:: TASK INPUTS
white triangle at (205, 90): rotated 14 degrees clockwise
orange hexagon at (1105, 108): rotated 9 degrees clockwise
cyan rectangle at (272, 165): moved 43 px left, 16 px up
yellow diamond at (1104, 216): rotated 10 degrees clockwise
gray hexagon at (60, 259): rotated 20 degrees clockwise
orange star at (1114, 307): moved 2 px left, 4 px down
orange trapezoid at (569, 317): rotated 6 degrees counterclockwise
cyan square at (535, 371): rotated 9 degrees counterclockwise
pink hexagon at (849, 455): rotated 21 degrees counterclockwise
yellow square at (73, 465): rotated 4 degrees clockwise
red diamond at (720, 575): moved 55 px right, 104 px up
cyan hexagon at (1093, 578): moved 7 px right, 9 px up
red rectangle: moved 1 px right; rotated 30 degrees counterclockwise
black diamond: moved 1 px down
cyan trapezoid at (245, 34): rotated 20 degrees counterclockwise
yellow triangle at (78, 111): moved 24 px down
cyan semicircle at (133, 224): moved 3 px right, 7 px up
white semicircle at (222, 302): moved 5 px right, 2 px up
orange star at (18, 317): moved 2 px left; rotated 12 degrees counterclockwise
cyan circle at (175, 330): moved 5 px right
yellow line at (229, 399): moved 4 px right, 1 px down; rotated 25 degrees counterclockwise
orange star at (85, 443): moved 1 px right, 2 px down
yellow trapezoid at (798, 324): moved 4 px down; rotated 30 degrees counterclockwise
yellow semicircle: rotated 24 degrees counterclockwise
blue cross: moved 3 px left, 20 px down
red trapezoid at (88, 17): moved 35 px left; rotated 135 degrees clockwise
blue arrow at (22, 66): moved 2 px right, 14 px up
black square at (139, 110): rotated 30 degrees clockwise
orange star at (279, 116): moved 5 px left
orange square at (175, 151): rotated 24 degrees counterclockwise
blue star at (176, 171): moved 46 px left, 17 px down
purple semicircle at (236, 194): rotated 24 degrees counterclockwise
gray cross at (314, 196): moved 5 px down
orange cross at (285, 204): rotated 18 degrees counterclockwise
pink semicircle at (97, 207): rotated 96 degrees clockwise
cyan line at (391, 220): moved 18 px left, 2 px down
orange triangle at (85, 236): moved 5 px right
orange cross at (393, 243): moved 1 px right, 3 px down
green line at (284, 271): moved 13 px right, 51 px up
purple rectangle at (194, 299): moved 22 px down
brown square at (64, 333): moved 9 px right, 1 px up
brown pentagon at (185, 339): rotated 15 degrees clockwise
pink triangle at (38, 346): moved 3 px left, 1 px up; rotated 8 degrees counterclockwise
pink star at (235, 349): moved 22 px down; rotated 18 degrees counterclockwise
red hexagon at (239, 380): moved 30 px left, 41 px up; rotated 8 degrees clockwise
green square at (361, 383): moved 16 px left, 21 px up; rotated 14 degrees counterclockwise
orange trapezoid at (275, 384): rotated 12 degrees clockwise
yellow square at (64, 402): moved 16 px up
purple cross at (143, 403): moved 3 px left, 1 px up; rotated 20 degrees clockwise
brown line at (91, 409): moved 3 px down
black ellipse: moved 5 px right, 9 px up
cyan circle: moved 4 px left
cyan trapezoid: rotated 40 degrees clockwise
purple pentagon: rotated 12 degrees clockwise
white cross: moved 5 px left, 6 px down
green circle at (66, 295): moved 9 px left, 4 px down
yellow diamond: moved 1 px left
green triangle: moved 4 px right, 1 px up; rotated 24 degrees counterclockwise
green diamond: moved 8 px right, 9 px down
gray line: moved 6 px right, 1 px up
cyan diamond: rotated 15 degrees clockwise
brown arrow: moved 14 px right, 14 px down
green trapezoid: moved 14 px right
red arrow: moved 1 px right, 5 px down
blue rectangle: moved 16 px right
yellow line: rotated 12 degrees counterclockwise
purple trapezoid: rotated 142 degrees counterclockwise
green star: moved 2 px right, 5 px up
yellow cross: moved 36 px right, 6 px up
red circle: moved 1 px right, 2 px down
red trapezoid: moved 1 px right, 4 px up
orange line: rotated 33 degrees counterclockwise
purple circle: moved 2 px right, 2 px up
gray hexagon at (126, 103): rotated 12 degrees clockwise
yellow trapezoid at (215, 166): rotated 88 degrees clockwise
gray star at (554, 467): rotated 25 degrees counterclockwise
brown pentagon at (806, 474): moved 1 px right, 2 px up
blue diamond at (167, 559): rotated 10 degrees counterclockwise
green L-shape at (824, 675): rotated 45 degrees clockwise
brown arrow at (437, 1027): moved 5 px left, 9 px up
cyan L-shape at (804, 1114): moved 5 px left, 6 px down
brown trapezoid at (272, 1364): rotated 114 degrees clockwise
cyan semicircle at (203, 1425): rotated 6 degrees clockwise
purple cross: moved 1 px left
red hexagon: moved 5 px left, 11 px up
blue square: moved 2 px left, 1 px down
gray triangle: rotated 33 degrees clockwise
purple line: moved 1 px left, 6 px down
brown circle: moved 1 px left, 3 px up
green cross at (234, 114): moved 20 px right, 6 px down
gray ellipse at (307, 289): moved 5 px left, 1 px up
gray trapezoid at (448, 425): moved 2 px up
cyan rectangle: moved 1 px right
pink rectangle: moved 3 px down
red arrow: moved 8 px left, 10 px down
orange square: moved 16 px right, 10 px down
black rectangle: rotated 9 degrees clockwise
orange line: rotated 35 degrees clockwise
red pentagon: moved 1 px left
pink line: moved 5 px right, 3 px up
::::
_WRITTEN EXERCISE_. Format the stretch from the start of the entries through the line containing "red diamond at" as a Markdown table with the columns Row and Text, giving each line its row number and leaving out blank lines.

_FINAL RESULT_.
| Row | Text |
|---|---|
| 1 | white triangle at (205, 90): rotated 14 degrees clockwise |
| 2 | orange hexagon at (1105, 108): rotated 9 degrees clockwise |
| 3 | cyan rectangle at (272, 165): moved 43 px left, 16 px up |
| 4 | yellow diamond at (1104, 216): rotated 10 degrees clockwise |
| 5 | gray hexagon at (60, 259): rotated 20 degrees clockwise |
| 6 | orange star at (1114, 307): moved 2 px left, 4 px down |
| 7 | orange trapezoid at (569, 317): rotated 6 degrees counterclockwise |
| 8 | cyan square at (535, 371): rotated 9 degrees counterclockwise |
| 9 | pink hexagon at (849, 455): rotated 21 degrees counterclockwise |
| 10 | yellow square at (73, 465): rotated 4 degrees clockwise |
| 11 | red diamond at (720, 575): moved 55 px right, 104 px up |